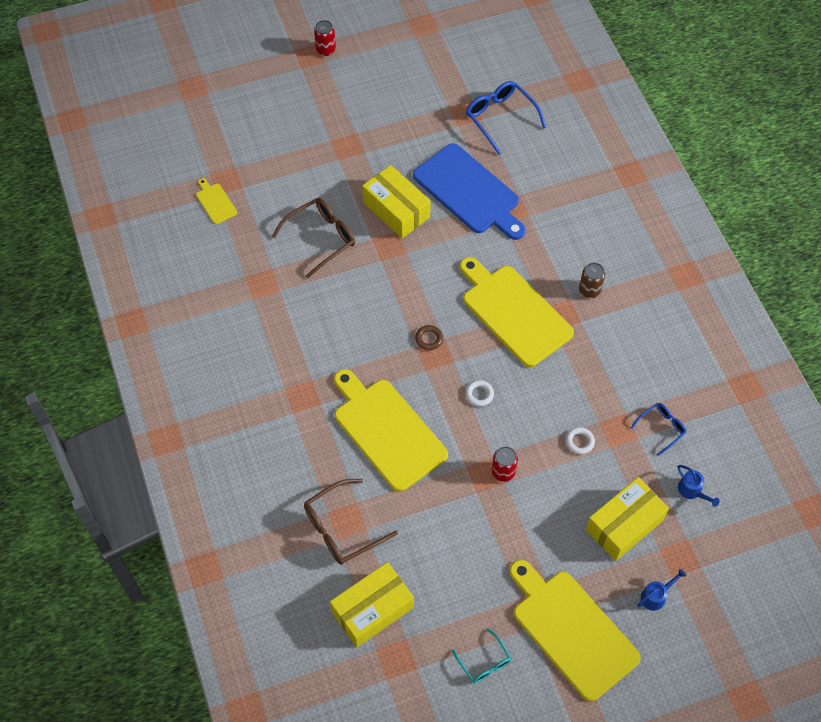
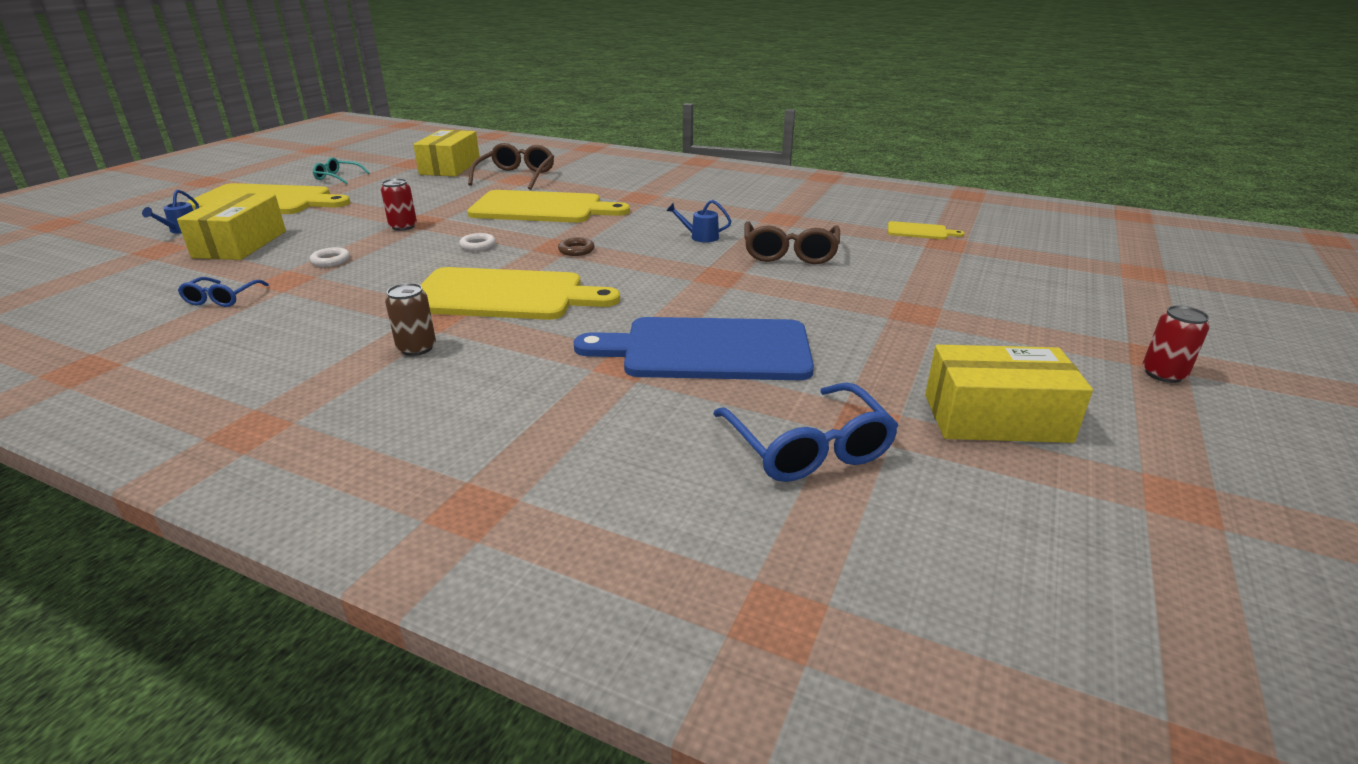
camera: 135 degrees right, 30 degrees down
yellow box [362,165,431,238] -> yellow box moved to [925,345,1093,443]
blue glasses [466,81,547,155] -> blue glasses turned 60 degrees clockwise [713,382,899,482]
blue watering can [678,465,719,507] -> blue watering can moved to [666,200,732,243]

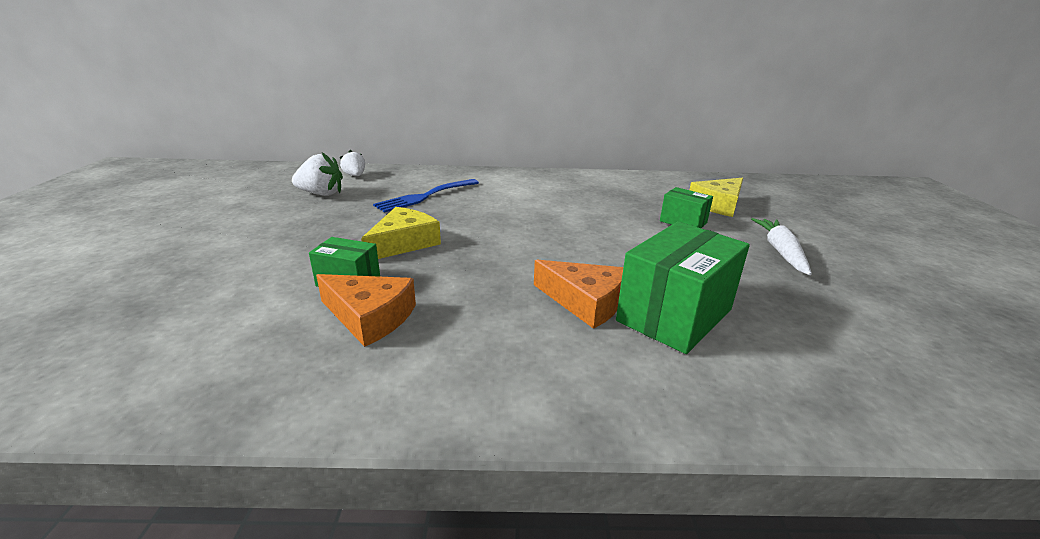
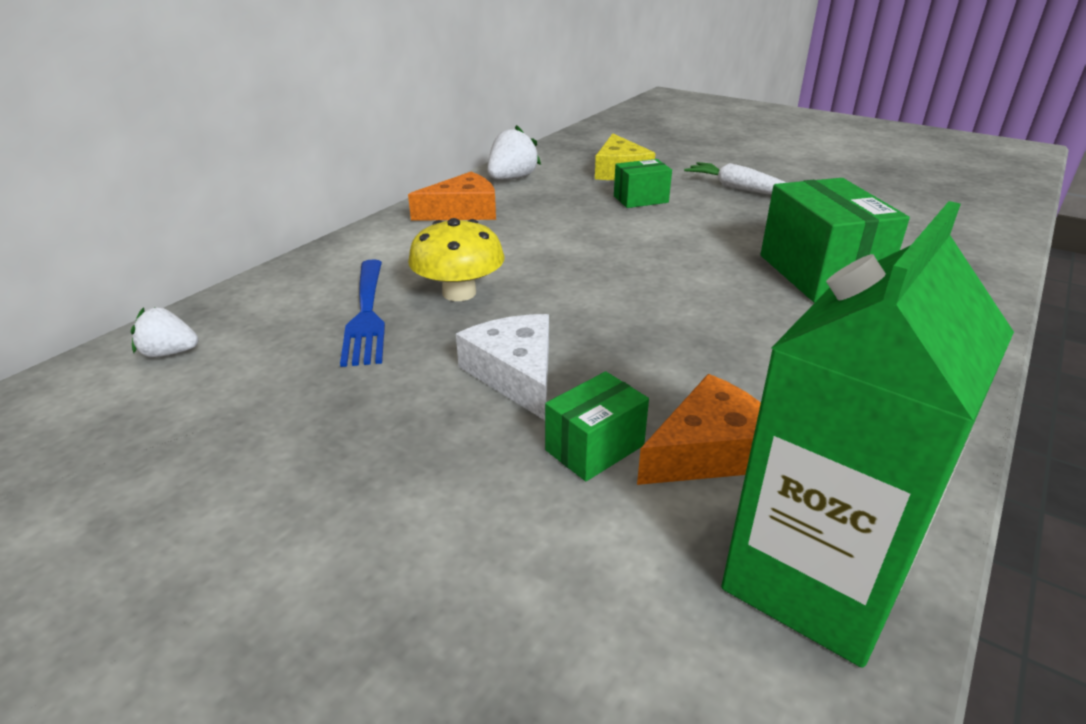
camera: 55 degrees left, 5 degrees up
white strawberry [292,152,343,196] -> white strawberry moved to [487,125,541,180]
yellow cheese [361,207,441,259] -> white cheese [456,314,549,420]
orange cheese [534,260,623,329] -> orange cheese moved to [408,172,496,221]
none -> yellow mushroom [408,218,505,301]
none -> green carton [721,201,1014,668]

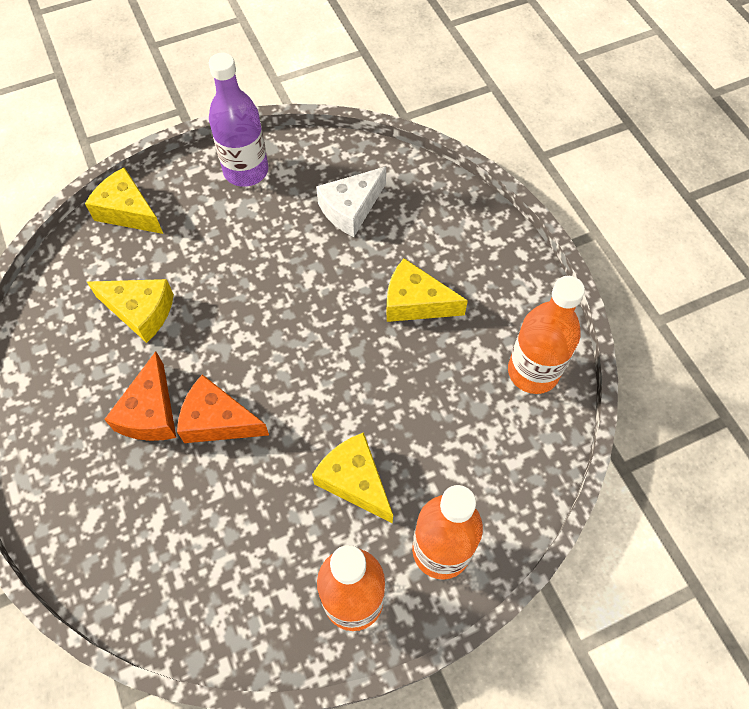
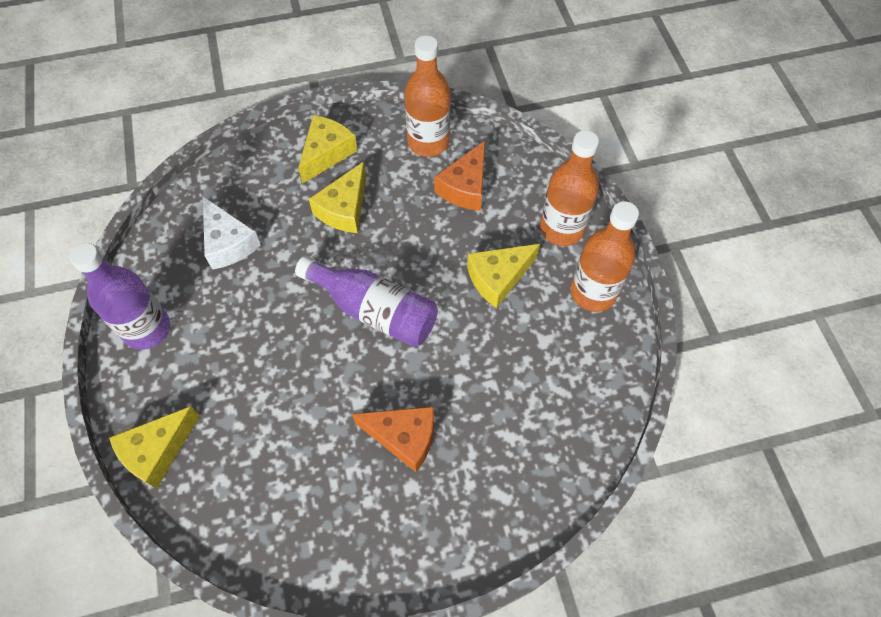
camera: 80 degrees left, 0 degrees up
yellow cheese [87,279,174,343] -> yellow cheese moved to [298,115,358,184]
orange cheese [177,375,269,443] -> orange cheese moved to [434,141,485,211]
none -> purple bottle [295,255,438,347]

- AIM OF THE TASK:
Which lines in the entries above contain "orange"? Pull each of them out.

- WRITTEN RESPONSE:
orange cheese [534,260,623,329] -> orange cheese moved to [408,172,496,221]
orange cheese [177,375,269,443] -> orange cheese moved to [434,141,485,211]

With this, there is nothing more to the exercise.